Work order:
In the material below, identify each line bearing the word "RFID". Reproduce those lines.

Source information:
-*-

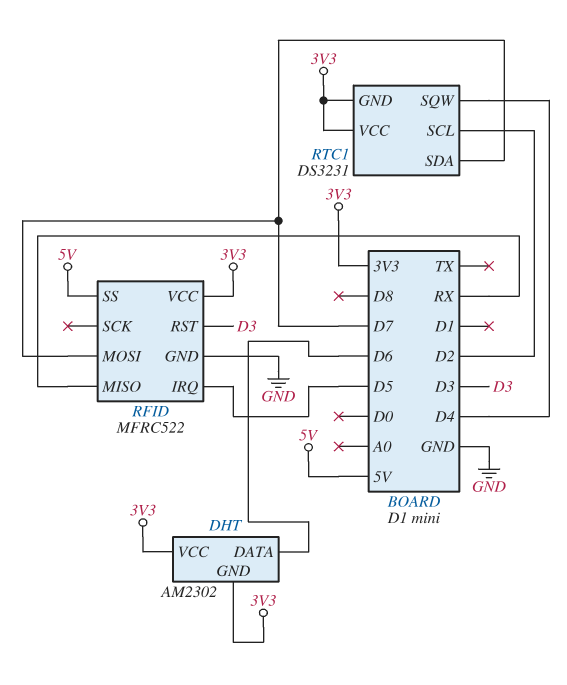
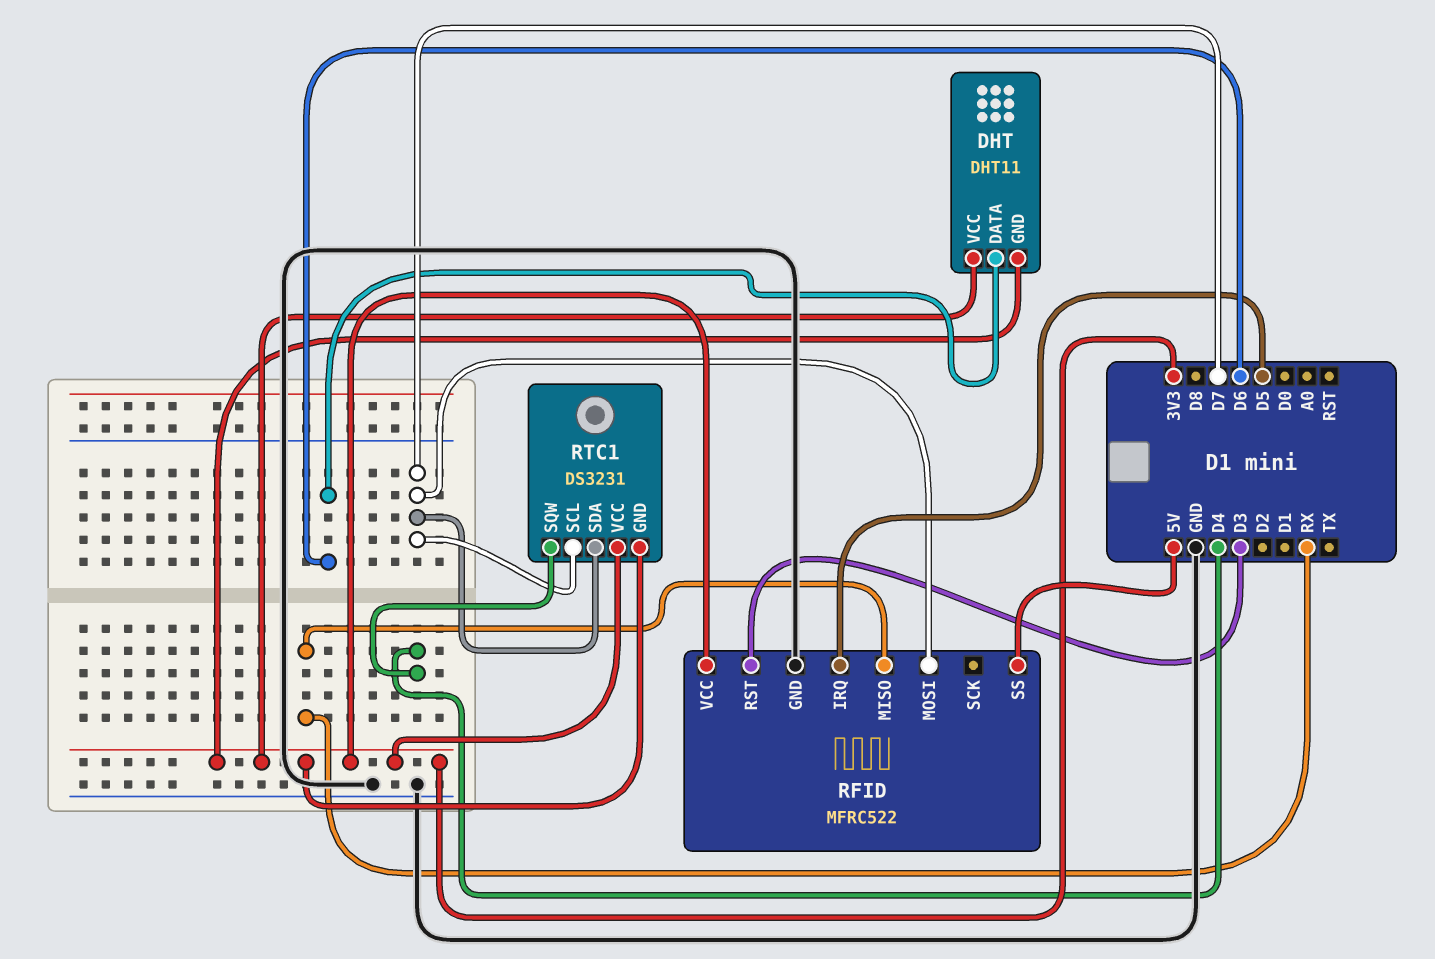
DHT: AM2302 -> DHT11
RTC1 pin SCL: D2 -> D7

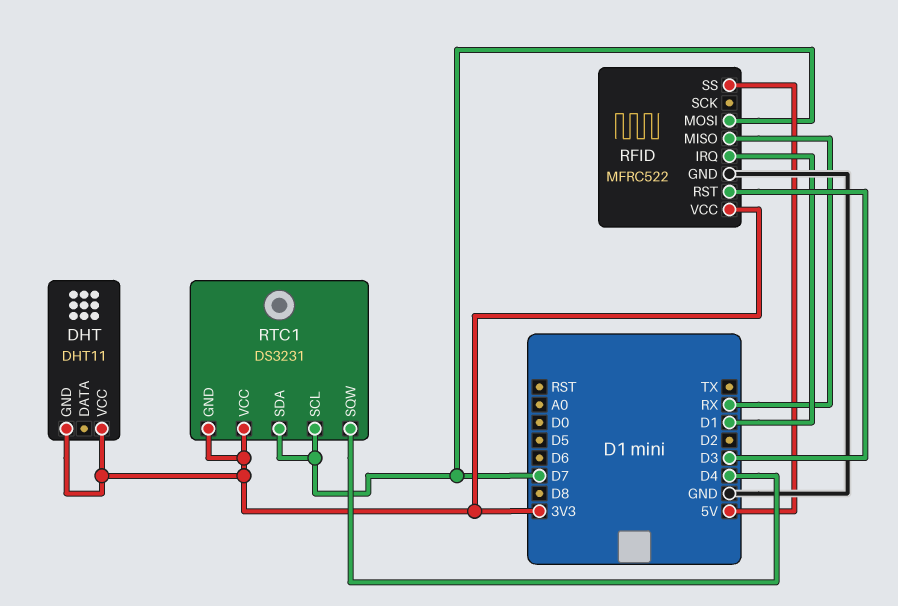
DHT pin DATA: D6 -> none
RFID pin IRQ: D5 -> D1

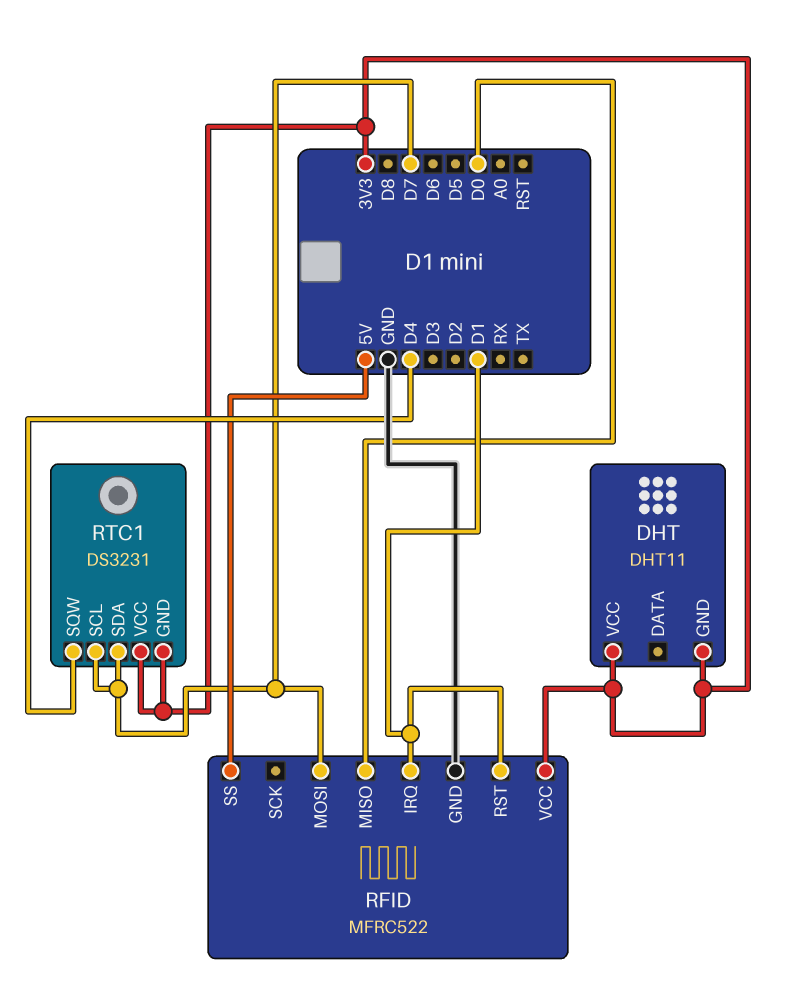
RFID pin MISO: RX -> D0
RFID pin RST: D3 -> D1

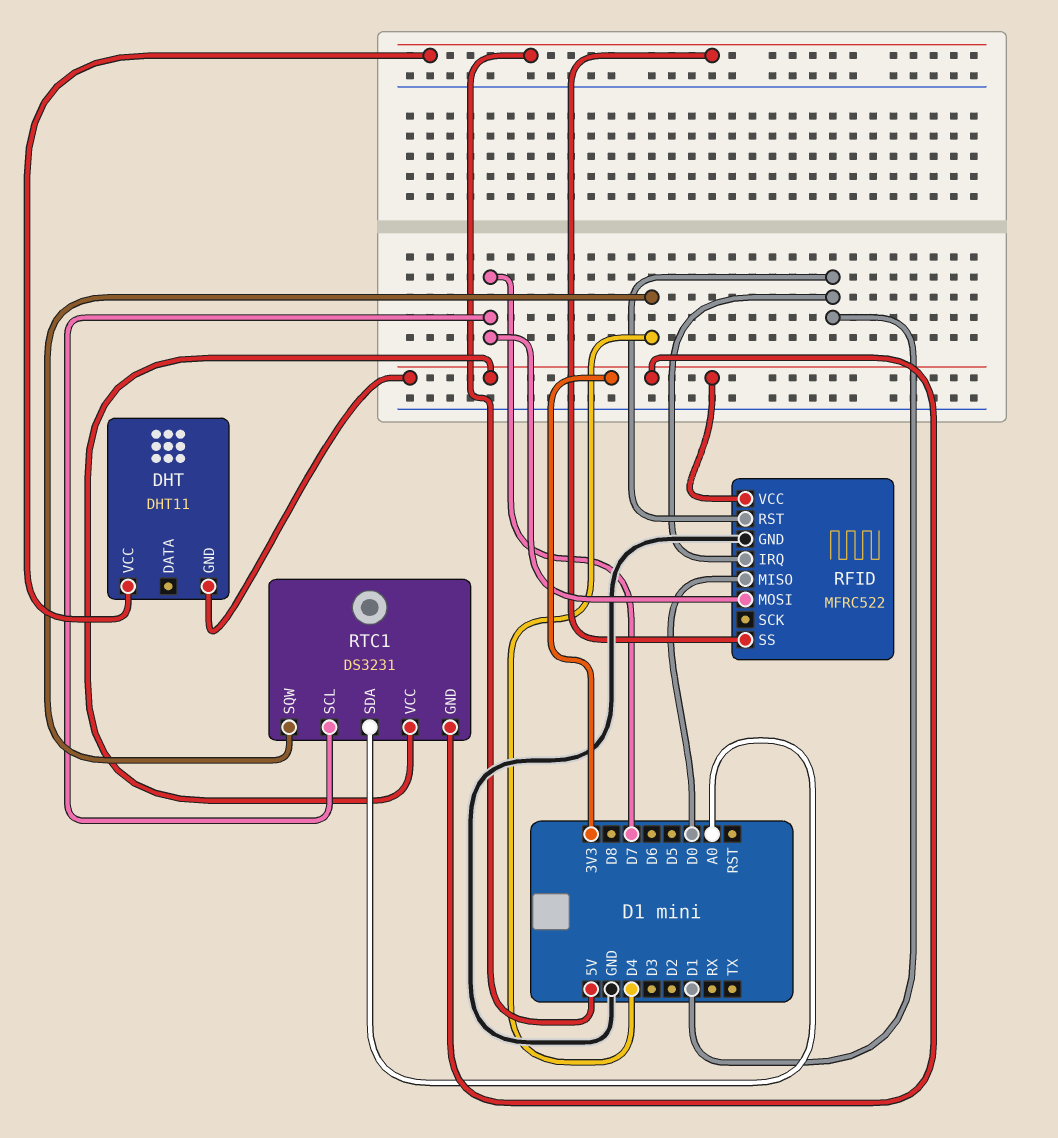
DHT pin VCC: 3V3 -> 5V
RTC1 pin SDA: D7 -> A0

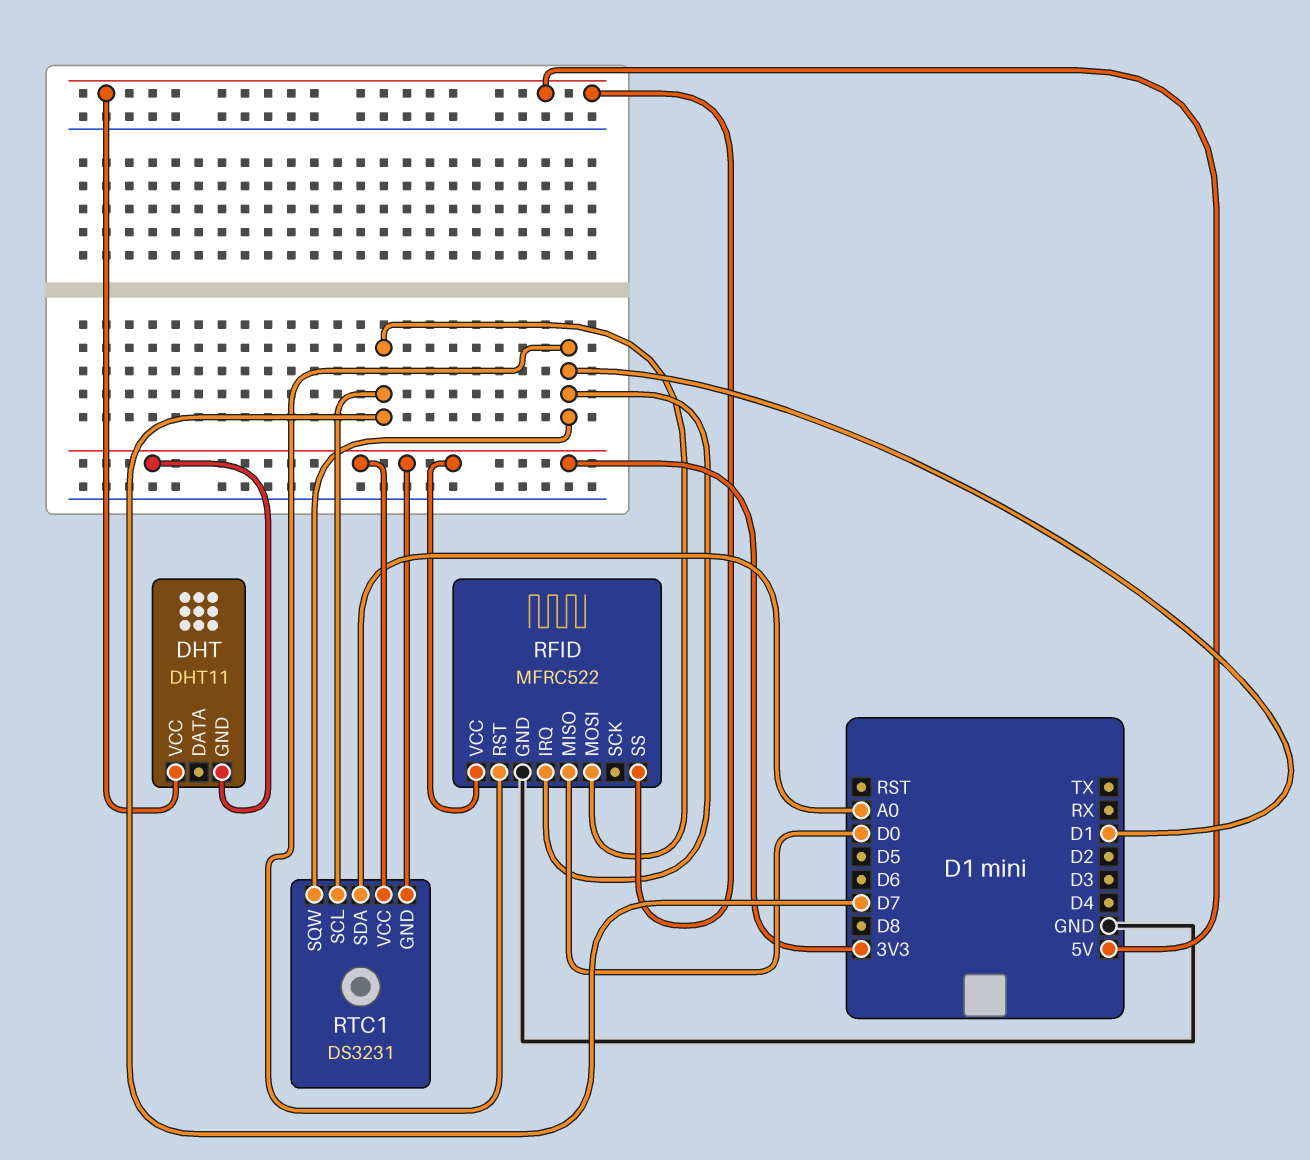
RTC1 pin SQW: D4 -> D1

-*-

Output of the exercise:
RFID pin IRQ: D5 -> D1
RFID pin MISO: RX -> D0
RFID pin RST: D3 -> D1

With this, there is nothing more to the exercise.